- **What the task requires**
Please give back only the lines below from the one containing "U106: INA180 -> ZXCT1010" to the one containing "C5: 2200uF (GND, N017) -> 4.7uF (GND, N017)", each repeated word for word, both ends included.

___ Excerpted records

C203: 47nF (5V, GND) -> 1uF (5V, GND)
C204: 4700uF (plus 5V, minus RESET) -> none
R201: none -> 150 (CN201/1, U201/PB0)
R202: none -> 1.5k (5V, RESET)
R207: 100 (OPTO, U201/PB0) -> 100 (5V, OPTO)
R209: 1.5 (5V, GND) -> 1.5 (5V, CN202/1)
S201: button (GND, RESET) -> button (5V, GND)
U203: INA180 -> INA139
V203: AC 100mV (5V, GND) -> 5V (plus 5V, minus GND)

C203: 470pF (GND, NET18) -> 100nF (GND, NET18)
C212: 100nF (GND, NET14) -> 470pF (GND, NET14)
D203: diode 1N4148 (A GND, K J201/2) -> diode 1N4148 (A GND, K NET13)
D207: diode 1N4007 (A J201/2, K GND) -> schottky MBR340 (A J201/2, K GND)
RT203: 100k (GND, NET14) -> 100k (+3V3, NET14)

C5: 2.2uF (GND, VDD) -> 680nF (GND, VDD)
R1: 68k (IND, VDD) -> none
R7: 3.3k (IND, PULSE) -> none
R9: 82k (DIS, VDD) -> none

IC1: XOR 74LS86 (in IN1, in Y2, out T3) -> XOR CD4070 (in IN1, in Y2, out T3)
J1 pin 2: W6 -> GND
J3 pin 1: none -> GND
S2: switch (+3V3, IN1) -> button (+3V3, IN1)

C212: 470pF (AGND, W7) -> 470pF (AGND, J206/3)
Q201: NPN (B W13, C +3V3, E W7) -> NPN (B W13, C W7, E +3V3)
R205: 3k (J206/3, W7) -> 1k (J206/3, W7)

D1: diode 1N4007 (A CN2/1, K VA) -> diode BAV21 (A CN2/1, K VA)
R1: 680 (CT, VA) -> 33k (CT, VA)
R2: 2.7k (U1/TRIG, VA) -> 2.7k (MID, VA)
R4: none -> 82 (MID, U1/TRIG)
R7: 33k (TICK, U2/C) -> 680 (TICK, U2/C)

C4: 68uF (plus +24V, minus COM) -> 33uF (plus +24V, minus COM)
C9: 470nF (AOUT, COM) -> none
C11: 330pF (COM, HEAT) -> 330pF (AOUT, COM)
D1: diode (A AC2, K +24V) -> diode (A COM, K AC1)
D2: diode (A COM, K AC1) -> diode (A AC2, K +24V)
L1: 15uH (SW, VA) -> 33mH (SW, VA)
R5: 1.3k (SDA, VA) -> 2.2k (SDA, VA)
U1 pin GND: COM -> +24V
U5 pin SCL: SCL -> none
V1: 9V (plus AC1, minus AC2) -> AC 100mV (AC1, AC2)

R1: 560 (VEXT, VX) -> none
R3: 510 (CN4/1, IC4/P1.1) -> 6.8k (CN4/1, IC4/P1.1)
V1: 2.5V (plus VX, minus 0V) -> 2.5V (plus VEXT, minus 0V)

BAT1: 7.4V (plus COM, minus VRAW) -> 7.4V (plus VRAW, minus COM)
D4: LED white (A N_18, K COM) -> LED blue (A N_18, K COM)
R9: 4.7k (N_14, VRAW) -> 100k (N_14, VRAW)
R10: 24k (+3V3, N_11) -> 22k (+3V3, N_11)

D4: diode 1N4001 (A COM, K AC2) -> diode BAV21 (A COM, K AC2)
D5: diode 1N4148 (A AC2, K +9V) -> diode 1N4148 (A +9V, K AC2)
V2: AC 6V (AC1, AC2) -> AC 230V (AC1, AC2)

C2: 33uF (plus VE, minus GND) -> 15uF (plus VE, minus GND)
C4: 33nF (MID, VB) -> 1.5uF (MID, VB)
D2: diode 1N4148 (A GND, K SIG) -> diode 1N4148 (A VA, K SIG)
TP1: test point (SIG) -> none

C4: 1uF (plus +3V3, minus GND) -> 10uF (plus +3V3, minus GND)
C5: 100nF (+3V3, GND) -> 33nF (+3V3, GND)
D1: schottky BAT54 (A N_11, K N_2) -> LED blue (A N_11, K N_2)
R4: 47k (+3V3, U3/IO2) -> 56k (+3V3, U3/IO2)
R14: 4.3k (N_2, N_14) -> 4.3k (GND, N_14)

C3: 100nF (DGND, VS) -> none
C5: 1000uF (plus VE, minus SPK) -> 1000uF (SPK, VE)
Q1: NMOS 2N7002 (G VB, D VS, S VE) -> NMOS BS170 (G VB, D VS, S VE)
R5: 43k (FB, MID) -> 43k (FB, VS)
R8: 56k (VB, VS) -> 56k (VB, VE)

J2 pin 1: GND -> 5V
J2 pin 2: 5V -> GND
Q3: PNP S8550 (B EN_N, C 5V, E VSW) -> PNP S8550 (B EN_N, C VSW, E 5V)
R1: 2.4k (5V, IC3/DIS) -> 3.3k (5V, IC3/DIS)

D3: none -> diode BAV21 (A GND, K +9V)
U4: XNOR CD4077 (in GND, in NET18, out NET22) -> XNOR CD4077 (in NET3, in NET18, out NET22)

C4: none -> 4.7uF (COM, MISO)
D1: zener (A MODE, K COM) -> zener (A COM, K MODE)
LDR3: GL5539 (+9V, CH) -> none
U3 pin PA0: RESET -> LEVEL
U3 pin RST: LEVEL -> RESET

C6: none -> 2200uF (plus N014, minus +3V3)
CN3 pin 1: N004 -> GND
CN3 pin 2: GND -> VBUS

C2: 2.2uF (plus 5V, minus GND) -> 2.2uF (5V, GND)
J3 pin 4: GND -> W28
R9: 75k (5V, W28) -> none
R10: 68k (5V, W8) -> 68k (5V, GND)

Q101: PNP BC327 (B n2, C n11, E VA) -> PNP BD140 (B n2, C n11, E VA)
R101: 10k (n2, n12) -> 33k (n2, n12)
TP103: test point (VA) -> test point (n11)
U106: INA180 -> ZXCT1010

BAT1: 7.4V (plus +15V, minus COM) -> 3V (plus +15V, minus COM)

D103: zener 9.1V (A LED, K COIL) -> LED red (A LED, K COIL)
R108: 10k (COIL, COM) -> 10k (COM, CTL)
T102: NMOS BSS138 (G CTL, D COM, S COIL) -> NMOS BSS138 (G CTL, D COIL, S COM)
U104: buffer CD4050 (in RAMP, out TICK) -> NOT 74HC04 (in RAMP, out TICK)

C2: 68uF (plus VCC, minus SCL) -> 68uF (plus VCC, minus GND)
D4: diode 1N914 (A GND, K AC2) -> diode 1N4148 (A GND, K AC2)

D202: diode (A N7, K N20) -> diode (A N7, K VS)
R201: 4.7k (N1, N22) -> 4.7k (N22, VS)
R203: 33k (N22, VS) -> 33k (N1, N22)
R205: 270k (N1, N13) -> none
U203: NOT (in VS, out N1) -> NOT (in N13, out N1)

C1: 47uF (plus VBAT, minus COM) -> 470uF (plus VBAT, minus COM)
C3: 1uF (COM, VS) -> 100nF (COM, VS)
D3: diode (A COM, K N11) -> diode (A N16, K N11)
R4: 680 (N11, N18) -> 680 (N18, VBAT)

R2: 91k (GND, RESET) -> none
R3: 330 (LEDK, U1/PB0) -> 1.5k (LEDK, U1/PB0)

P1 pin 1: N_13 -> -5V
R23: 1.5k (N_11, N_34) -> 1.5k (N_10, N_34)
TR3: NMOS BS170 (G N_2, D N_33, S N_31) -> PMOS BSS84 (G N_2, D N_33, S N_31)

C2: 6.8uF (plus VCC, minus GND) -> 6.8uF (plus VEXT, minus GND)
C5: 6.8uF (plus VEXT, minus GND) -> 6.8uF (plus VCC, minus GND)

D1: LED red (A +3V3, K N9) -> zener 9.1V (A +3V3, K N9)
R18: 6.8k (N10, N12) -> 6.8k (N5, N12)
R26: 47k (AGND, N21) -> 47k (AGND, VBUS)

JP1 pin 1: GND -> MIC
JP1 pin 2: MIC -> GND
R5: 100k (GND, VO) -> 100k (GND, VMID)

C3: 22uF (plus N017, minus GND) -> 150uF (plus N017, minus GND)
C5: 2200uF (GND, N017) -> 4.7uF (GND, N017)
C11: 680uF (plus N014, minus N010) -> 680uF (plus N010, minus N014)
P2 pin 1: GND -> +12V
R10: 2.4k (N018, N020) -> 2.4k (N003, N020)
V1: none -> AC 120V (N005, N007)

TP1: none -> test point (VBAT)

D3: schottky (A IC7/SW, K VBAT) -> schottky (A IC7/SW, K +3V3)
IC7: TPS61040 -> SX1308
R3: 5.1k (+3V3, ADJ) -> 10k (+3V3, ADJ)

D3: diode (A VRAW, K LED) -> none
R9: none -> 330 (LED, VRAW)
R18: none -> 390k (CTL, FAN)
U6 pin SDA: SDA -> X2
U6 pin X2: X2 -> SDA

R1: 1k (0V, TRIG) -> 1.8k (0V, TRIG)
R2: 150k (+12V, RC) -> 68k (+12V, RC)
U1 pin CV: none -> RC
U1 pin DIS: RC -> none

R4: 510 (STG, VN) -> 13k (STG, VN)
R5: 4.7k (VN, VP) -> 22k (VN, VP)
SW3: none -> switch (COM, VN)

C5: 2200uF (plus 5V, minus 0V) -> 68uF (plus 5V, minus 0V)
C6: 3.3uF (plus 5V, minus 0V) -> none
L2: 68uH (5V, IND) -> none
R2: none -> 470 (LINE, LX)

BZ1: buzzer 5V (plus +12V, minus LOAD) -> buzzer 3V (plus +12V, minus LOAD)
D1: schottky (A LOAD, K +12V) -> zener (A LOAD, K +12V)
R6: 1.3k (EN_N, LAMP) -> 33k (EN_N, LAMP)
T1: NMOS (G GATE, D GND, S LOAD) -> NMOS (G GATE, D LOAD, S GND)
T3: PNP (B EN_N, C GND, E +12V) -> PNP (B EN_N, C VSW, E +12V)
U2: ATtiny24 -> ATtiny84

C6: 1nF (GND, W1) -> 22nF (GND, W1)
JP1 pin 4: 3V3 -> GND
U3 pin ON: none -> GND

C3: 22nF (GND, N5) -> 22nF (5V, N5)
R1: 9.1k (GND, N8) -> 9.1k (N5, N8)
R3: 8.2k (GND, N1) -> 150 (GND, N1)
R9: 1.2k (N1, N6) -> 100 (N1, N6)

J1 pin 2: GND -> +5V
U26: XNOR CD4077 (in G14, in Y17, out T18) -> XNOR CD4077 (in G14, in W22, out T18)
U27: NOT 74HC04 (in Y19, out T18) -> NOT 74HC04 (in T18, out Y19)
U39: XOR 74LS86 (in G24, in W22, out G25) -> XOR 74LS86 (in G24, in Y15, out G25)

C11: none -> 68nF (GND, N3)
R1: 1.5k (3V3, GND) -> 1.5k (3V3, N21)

______

- **Answer to the problem**
U106: INA180 -> ZXCT1010

BAT1: 7.4V (plus +15V, minus COM) -> 3V (plus +15V, minus COM)

D103: zener 9.1V (A LED, K COIL) -> LED red (A LED, K COIL)
R108: 10k (COIL, COM) -> 10k (COM, CTL)
T102: NMOS BSS138 (G CTL, D COM, S COIL) -> NMOS BSS138 (G CTL, D COIL, S COM)
U104: buffer CD4050 (in RAMP, out TICK) -> NOT 74HC04 (in RAMP, out TICK)

C2: 68uF (plus VCC, minus SCL) -> 68uF (plus VCC, minus GND)
D4: diode 1N914 (A GND, K AC2) -> diode 1N4148 (A GND, K AC2)

D202: diode (A N7, K N20) -> diode (A N7, K VS)
R201: 4.7k (N1, N22) -> 4.7k (N22, VS)
R203: 33k (N22, VS) -> 33k (N1, N22)
R205: 270k (N1, N13) -> none
U203: NOT (in VS, out N1) -> NOT (in N13, out N1)

C1: 47uF (plus VBAT, minus COM) -> 470uF (plus VBAT, minus COM)
C3: 1uF (COM, VS) -> 100nF (COM, VS)
D3: diode (A COM, K N11) -> diode (A N16, K N11)
R4: 680 (N11, N18) -> 680 (N18, VBAT)

R2: 91k (GND, RESET) -> none
R3: 330 (LEDK, U1/PB0) -> 1.5k (LEDK, U1/PB0)

P1 pin 1: N_13 -> -5V
R23: 1.5k (N_11, N_34) -> 1.5k (N_10, N_34)
TR3: NMOS BS170 (G N_2, D N_33, S N_31) -> PMOS BSS84 (G N_2, D N_33, S N_31)

C2: 6.8uF (plus VCC, minus GND) -> 6.8uF (plus VEXT, minus GND)
C5: 6.8uF (plus VEXT, minus GND) -> 6.8uF (plus VCC, minus GND)

D1: LED red (A +3V3, K N9) -> zener 9.1V (A +3V3, K N9)
R18: 6.8k (N10, N12) -> 6.8k (N5, N12)
R26: 47k (AGND, N21) -> 47k (AGND, VBUS)

JP1 pin 1: GND -> MIC
JP1 pin 2: MIC -> GND
R5: 100k (GND, VO) -> 100k (GND, VMID)

C3: 22uF (plus N017, minus GND) -> 150uF (plus N017, minus GND)
C5: 2200uF (GND, N017) -> 4.7uF (GND, N017)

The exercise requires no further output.